- INPUT DATA:

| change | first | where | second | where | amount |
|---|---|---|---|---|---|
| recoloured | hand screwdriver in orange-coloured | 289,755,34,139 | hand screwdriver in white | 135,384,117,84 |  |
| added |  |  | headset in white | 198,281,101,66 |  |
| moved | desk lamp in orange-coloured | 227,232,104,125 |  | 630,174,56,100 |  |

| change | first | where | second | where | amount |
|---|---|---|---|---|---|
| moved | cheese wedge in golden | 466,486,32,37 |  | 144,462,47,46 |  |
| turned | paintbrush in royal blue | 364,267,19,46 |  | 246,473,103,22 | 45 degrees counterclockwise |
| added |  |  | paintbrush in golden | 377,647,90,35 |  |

==

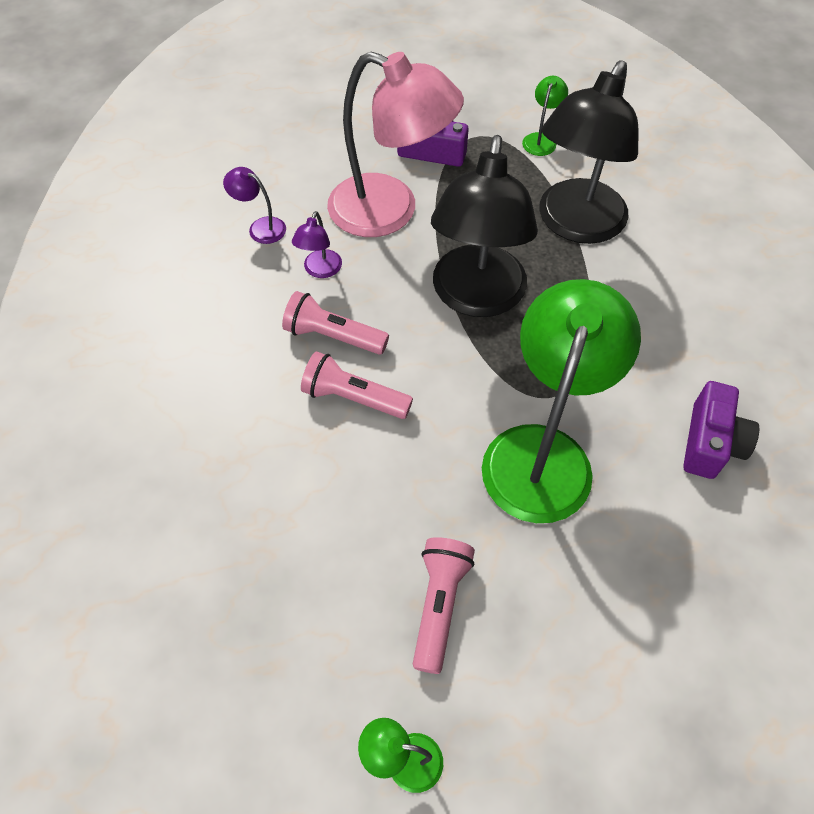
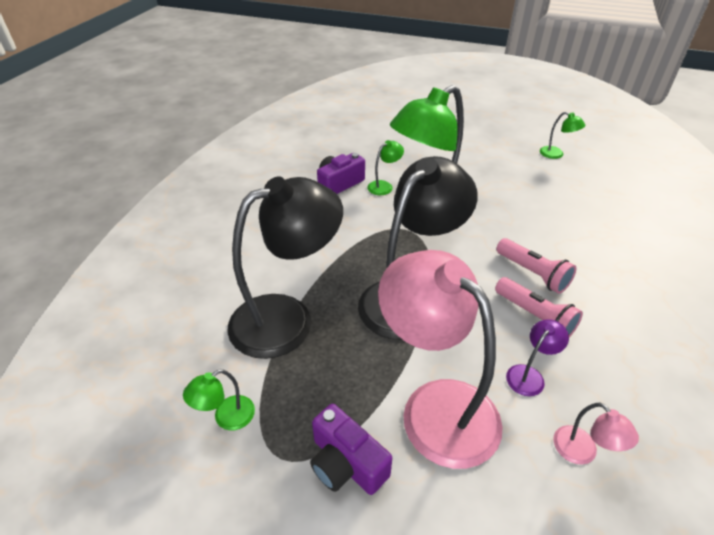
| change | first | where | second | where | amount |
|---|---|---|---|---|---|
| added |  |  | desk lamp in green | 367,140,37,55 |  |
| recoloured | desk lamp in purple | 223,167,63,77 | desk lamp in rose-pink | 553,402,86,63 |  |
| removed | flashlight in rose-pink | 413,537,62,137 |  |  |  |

- GOAL OF THE EXERCISE:
In the material above, tally the lines that include the word "white" and give only that figure.

- TASK RESULT:
2